Find the word "orange" in the records below. List each line containing it.

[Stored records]
---

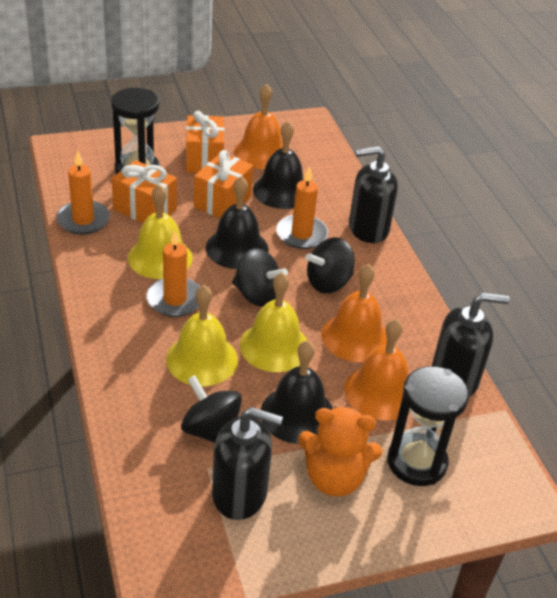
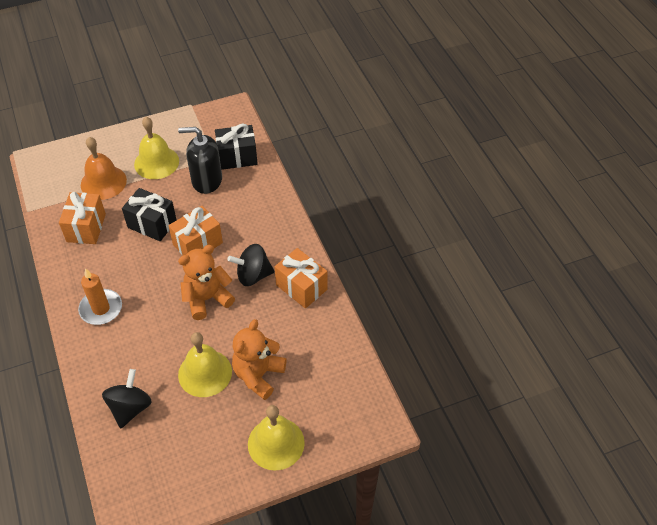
black bell: 3 -> 0
black gift: 0 -> 2
black hourglass: 2 -> 0
black soap dispenser: 3 -> 1
black spinning top: 3 -> 2
orange bell: 3 -> 1
orange candle: 3 -> 1
orange teddy bear: 1 -> 2

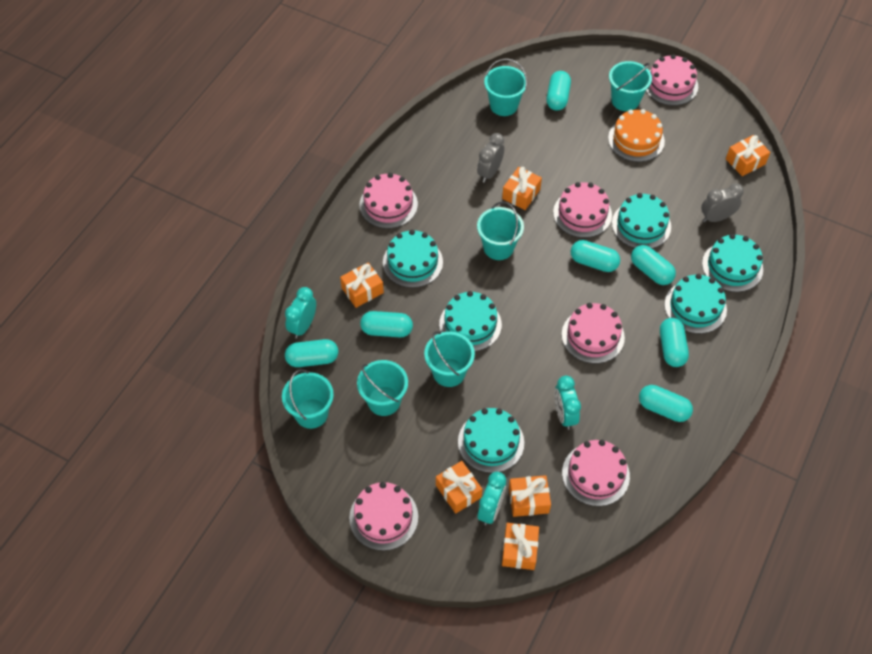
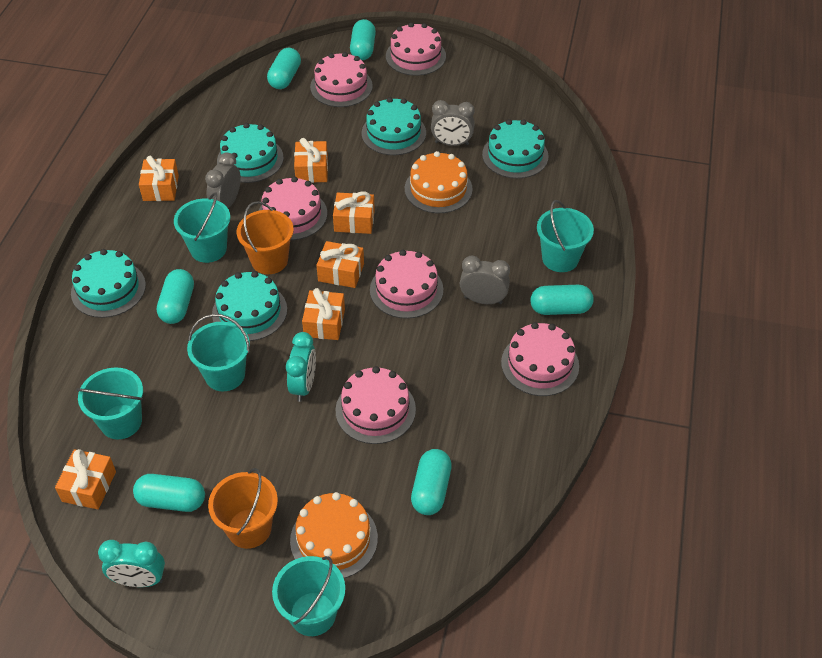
grey clock: 2 -> 3
orange bucket: 0 -> 2
orange cake: 1 -> 2
turquoise bucket: 6 -> 5
turquoise cake: 6 -> 5
turquoise capsule: 7 -> 6
turquoise clock: 3 -> 2

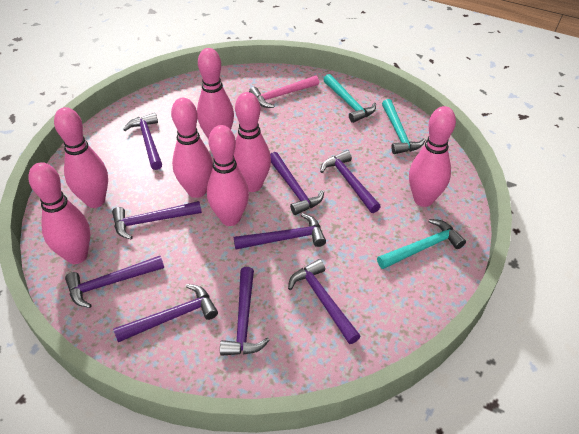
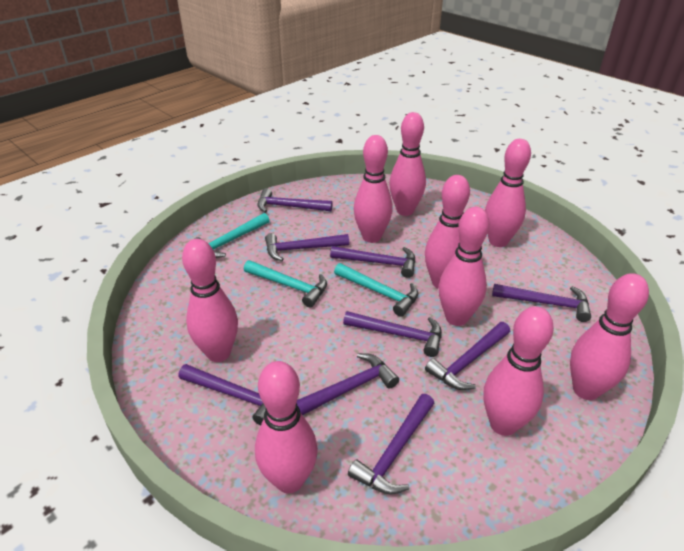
pink bowling pin: 7 -> 9
pink hammer: 1 -> 0

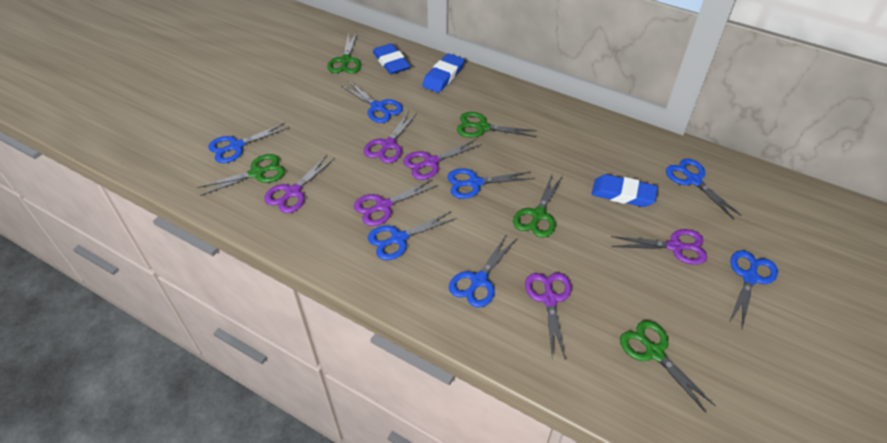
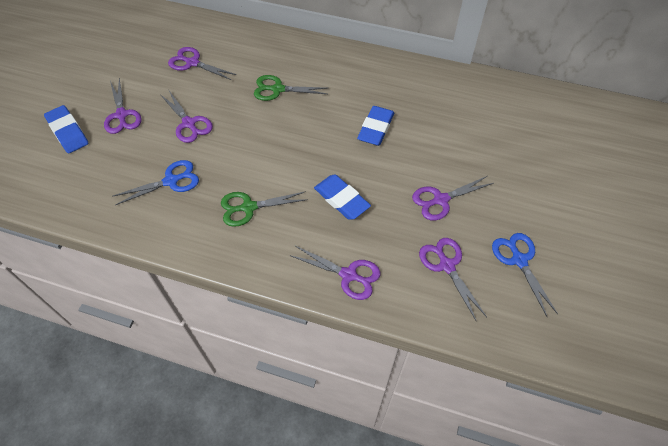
blue scissors: 7 -> 2
green scissors: 5 -> 2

---

§ Exercise answer
orange bell: 3 -> 1
orange candle: 3 -> 1
orange teddy bear: 1 -> 2
orange bucket: 0 -> 2
orange cake: 1 -> 2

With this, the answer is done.